### What is expected
The requested output is every line from the one with "green plate A1:D1" through the last line below, printed exactly.

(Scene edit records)
▬▬▬
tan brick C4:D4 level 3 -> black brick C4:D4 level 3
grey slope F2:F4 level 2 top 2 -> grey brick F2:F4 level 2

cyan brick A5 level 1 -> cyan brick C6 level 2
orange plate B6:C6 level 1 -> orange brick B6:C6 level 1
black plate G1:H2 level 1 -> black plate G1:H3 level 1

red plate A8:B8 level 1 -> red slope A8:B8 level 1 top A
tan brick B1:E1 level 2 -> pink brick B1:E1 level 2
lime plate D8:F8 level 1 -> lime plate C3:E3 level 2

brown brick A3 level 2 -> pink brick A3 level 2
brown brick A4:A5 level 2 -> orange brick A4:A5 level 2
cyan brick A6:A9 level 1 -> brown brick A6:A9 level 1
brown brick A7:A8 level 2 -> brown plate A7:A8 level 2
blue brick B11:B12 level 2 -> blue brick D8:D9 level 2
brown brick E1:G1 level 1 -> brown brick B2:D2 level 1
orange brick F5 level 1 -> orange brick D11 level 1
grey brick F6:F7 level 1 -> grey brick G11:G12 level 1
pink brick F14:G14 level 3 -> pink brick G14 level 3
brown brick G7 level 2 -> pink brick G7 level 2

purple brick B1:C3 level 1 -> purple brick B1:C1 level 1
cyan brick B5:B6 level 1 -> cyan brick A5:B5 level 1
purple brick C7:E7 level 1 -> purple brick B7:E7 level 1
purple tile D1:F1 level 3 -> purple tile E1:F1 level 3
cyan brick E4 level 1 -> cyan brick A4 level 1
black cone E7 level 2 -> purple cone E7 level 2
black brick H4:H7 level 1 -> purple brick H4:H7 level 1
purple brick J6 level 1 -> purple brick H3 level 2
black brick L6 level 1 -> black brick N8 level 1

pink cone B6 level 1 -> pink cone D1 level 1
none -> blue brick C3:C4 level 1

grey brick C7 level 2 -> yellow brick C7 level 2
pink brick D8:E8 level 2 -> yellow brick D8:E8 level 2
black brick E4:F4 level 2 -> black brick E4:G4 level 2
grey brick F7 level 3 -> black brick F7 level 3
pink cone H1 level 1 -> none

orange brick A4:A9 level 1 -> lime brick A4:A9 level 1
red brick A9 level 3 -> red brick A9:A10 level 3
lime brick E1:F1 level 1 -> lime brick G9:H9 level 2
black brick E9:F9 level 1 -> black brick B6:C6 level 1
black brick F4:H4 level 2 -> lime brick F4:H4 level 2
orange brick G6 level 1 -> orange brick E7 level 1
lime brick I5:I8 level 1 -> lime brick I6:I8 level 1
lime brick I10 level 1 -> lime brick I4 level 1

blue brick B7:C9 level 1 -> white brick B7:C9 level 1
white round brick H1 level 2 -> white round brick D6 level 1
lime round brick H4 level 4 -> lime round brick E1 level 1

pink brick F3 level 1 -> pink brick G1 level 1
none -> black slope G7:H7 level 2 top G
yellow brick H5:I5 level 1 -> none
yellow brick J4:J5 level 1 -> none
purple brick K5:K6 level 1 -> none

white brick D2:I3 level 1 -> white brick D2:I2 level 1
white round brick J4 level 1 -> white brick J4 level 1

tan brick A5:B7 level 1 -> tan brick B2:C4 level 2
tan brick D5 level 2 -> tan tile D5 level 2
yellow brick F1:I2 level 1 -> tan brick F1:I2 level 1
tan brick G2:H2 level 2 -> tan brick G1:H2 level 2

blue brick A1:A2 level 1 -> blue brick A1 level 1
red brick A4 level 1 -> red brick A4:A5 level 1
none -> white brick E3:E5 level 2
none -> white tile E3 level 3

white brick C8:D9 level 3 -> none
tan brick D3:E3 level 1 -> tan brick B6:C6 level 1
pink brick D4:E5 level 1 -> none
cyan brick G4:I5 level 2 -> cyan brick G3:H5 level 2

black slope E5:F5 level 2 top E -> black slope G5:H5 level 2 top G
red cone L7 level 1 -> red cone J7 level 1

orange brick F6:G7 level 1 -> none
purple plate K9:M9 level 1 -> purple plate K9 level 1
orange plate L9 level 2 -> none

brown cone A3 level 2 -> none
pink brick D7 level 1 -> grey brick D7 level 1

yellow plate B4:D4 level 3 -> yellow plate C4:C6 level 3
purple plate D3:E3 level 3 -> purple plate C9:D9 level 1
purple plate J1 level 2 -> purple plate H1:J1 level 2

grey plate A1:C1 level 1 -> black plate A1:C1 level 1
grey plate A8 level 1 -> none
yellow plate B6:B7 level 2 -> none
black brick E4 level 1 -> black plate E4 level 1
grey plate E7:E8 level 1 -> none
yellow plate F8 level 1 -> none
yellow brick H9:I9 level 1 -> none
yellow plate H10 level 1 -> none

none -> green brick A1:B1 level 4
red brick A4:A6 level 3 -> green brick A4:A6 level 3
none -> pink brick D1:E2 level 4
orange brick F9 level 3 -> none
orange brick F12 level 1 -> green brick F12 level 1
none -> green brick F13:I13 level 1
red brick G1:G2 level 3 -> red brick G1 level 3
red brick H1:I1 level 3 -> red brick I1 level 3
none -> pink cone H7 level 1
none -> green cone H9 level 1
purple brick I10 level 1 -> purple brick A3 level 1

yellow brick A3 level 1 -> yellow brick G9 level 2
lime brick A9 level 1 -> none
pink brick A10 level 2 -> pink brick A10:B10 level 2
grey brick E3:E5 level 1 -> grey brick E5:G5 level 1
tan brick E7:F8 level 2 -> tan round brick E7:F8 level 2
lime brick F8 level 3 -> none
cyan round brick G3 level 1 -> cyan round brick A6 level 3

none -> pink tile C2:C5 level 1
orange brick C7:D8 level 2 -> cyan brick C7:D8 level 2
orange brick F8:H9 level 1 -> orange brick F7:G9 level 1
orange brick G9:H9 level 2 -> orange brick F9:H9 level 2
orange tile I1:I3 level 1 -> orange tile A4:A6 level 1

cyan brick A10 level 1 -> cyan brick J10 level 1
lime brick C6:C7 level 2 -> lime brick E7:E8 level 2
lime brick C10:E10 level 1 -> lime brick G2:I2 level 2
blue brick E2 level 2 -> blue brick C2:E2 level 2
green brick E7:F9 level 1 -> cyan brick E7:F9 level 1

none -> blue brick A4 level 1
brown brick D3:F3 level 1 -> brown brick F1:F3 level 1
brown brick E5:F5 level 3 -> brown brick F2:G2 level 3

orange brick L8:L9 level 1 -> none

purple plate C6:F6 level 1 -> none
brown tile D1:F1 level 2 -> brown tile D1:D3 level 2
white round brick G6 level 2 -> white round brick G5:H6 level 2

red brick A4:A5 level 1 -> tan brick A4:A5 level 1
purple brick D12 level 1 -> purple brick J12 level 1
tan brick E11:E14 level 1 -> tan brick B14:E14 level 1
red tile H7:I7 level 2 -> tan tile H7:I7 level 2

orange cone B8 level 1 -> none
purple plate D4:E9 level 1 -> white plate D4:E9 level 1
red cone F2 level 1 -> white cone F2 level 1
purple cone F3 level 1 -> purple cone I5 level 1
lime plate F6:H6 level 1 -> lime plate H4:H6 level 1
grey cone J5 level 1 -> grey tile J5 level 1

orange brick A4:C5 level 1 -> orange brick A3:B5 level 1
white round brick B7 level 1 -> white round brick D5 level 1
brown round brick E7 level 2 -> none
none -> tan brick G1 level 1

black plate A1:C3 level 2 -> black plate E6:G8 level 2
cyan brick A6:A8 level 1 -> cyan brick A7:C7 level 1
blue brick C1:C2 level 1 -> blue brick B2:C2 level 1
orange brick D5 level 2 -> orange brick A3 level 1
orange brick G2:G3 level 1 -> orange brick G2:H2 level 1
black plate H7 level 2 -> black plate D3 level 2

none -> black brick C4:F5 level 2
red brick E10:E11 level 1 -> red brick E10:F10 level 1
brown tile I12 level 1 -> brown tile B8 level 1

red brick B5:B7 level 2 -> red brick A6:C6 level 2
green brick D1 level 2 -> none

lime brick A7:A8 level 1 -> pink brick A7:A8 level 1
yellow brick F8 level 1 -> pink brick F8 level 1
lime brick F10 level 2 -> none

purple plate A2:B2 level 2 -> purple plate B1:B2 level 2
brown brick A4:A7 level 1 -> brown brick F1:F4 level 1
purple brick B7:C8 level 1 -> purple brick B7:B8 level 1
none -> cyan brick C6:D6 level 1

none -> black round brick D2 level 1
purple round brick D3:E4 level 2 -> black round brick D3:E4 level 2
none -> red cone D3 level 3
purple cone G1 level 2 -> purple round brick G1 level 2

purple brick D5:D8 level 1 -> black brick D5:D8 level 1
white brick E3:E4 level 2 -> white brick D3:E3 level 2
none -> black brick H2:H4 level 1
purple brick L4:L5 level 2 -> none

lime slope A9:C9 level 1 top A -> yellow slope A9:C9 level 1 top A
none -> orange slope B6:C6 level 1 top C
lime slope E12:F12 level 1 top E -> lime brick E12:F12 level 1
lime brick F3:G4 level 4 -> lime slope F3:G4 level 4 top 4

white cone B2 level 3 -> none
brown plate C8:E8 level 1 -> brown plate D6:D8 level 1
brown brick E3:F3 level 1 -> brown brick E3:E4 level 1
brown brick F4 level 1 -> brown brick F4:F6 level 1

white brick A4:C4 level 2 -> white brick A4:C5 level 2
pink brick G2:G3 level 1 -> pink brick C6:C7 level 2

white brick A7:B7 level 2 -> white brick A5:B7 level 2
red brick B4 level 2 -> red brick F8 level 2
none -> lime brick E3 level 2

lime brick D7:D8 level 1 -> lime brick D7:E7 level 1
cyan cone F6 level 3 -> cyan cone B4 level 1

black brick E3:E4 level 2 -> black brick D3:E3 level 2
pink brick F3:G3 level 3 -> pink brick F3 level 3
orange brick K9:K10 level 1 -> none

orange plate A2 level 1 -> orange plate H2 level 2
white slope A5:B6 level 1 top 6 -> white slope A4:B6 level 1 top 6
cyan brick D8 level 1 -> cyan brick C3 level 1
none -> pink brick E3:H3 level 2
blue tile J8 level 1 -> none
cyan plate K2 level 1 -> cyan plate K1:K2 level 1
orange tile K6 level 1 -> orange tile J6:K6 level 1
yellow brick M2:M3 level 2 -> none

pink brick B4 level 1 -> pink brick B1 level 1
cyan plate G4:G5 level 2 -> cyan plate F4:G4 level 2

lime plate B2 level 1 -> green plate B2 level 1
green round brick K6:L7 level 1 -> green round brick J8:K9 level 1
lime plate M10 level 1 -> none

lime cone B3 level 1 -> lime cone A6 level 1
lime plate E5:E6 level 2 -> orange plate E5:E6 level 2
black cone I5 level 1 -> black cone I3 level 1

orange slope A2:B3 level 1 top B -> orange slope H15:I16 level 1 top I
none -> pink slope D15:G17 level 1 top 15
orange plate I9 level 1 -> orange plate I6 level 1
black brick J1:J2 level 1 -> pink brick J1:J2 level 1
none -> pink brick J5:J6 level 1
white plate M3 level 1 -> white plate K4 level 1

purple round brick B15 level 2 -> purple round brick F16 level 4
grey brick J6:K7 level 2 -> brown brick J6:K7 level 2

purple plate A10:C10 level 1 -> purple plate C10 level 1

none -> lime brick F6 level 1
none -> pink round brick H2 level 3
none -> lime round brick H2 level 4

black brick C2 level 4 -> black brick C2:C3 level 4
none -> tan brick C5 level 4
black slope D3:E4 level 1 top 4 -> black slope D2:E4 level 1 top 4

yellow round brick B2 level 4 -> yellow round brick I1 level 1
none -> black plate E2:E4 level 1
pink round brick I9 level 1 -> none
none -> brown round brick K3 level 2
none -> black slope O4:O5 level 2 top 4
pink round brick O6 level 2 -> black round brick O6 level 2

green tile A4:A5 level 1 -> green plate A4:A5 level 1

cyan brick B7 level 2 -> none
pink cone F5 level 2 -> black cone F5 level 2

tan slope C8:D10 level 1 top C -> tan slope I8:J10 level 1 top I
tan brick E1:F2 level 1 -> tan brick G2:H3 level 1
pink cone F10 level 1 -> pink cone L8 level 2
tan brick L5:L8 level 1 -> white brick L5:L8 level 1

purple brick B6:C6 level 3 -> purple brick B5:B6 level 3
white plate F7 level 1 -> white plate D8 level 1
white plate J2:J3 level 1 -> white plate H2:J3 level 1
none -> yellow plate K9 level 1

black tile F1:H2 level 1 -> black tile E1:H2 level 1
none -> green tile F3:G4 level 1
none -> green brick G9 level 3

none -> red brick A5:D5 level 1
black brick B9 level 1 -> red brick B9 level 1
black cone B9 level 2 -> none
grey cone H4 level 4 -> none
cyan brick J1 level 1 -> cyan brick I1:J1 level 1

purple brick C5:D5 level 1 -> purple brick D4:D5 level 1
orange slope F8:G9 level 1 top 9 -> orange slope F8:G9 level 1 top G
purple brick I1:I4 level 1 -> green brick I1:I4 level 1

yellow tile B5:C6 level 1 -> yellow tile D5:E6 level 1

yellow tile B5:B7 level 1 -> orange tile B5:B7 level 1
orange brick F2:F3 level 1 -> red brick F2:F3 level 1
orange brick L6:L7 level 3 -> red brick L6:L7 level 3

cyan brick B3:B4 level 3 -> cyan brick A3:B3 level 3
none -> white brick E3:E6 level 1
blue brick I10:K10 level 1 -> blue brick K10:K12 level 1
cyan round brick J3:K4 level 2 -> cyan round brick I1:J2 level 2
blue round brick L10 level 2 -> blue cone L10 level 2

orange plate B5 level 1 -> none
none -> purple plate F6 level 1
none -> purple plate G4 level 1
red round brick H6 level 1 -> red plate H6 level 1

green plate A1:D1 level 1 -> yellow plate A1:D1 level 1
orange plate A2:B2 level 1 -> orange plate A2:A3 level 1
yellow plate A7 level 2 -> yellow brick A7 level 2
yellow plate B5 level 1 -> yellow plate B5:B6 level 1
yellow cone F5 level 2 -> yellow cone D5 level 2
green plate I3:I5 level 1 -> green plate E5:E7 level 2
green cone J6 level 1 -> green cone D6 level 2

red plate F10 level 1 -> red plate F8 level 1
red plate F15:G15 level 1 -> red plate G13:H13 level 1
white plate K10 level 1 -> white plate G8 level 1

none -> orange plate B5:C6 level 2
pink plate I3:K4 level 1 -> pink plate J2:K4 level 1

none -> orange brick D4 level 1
▬▬▬
### Output
green plate A1:D1 level 1 -> yellow plate A1:D1 level 1
orange plate A2:B2 level 1 -> orange plate A2:A3 level 1
yellow plate A7 level 2 -> yellow brick A7 level 2
yellow plate B5 level 1 -> yellow plate B5:B6 level 1
yellow cone F5 level 2 -> yellow cone D5 level 2
green plate I3:I5 level 1 -> green plate E5:E7 level 2
green cone J6 level 1 -> green cone D6 level 2

red plate F10 level 1 -> red plate F8 level 1
red plate F15:G15 level 1 -> red plate G13:H13 level 1
white plate K10 level 1 -> white plate G8 level 1

none -> orange plate B5:C6 level 2
pink plate I3:K4 level 1 -> pink plate J2:K4 level 1

none -> orange brick D4 level 1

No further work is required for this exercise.